In your copy of the entries, please include no pictures and return every word exactly.

Records provided:
* * * * * * * * *
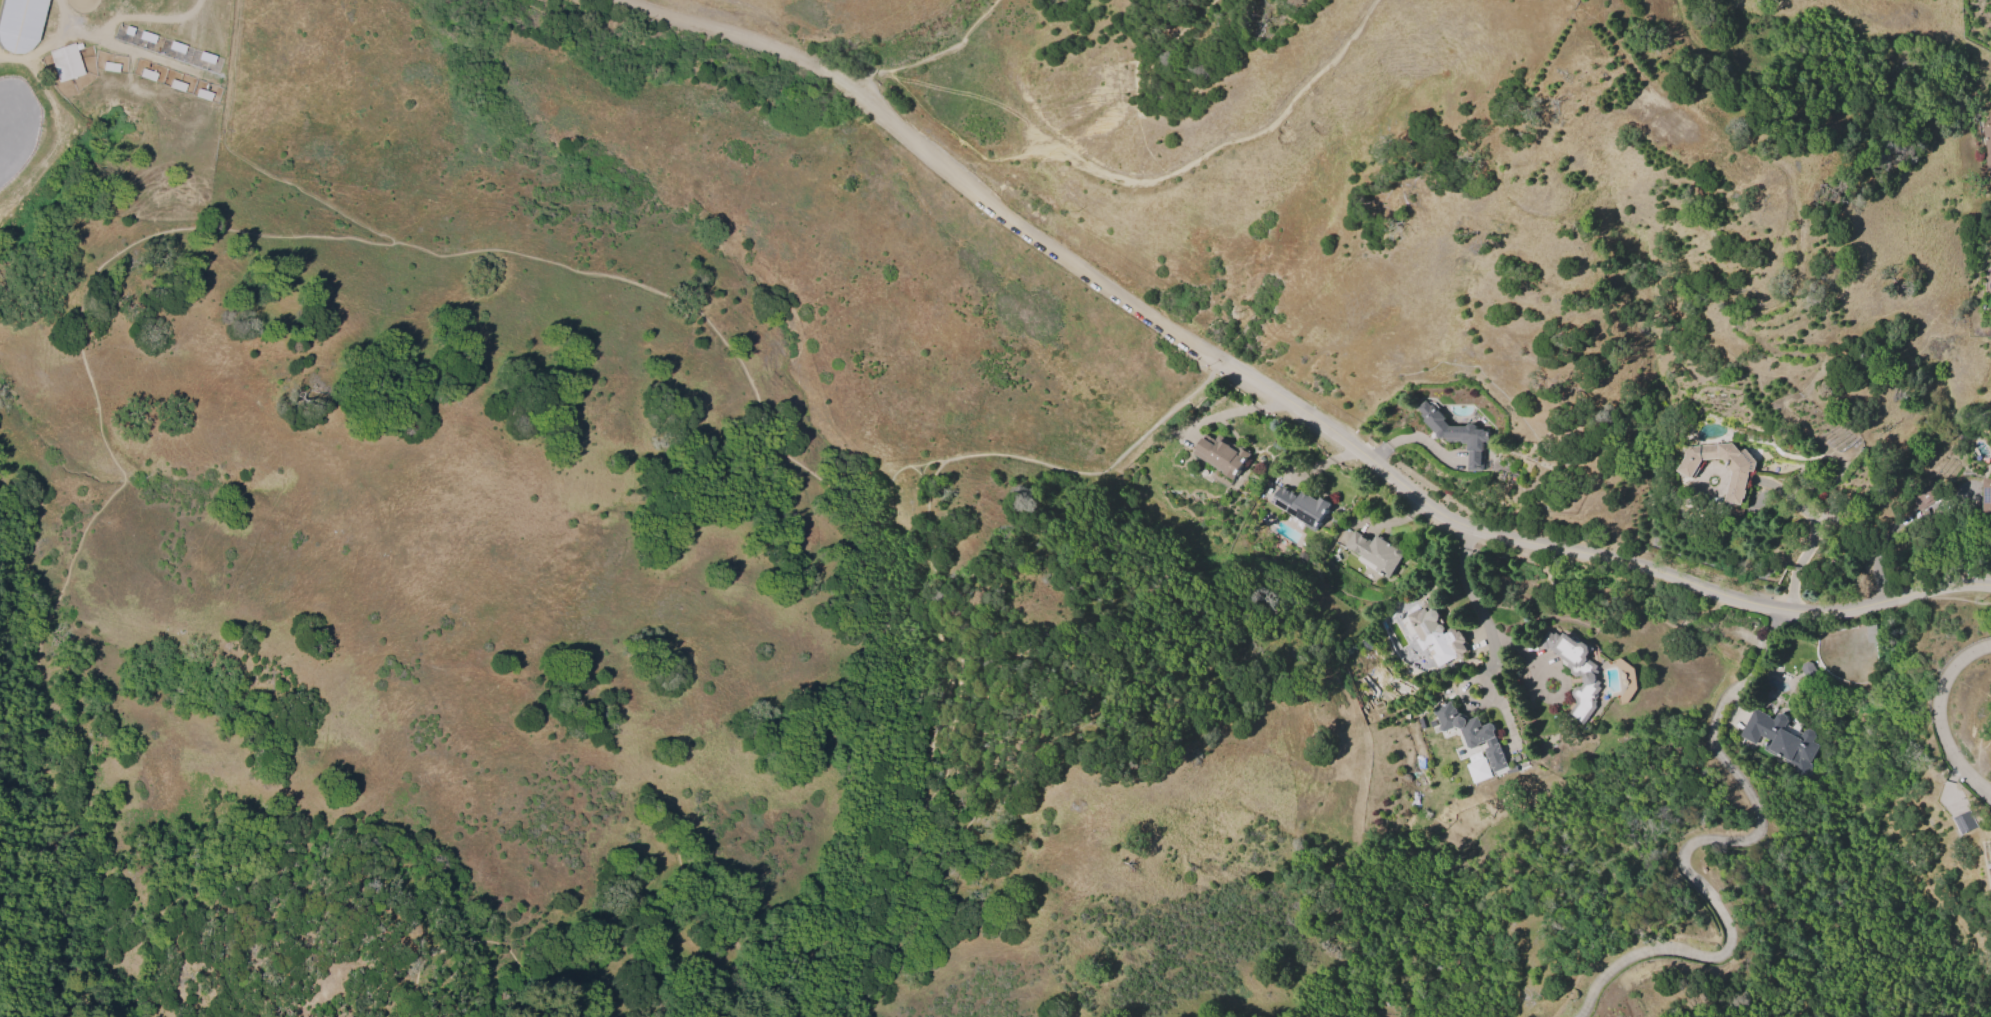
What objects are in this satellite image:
building: (19, 23)
road: (749, 39)
road: (951, 48)
building: (65, 60)
road: (873, 83)
road: (1147, 84)
building: (1987, 139)
road: (242, 157)
road: (1147, 175)
road: (1034, 237)
road: (331, 238)
building: (1455, 433)
building: (1221, 454)
road: (1099, 465)
building: (1739, 474)
building: (1986, 494)
building: (1925, 495)
building: (1301, 506)
road: (1819, 535)
building: (1375, 551)
road: (1584, 553)
building: (1299, 556)
road: (1605, 580)
road: (1474, 618)
building: (1870, 631)
building: (1435, 632)
building: (1807, 669)
building: (1575, 671)
road: (998, 704)
road: (1941, 719)
road: (1732, 723)
building: (1473, 733)
building: (1780, 740)
road: (1979, 756)
building: (1476, 766)
building: (1963, 821)
road: (1702, 841)
road: (484, 945)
* * * * * * * * *
Exercise answer:
What objects are in this satellite image:
building: (19, 23)
road: (749, 39)
road: (951, 48)
building: (65, 60)
road: (873, 83)
road: (1147, 84)
building: (1987, 139)
road: (242, 157)
road: (1147, 175)
road: (1034, 237)
road: (331, 238)
building: (1455, 433)
building: (1221, 454)
road: (1099, 465)
building: (1739, 474)
building: (1986, 494)
building: (1925, 495)
building: (1301, 506)
road: (1819, 535)
building: (1375, 551)
road: (1584, 553)
building: (1299, 556)
road: (1605, 580)
road: (1474, 618)
building: (1870, 631)
building: (1435, 632)
building: (1807, 669)
building: (1575, 671)
road: (998, 704)
road: (1941, 719)
road: (1732, 723)
building: (1473, 733)
building: (1780, 740)
road: (1979, 756)
building: (1476, 766)
building: (1963, 821)
road: (1702, 841)
road: (484, 945)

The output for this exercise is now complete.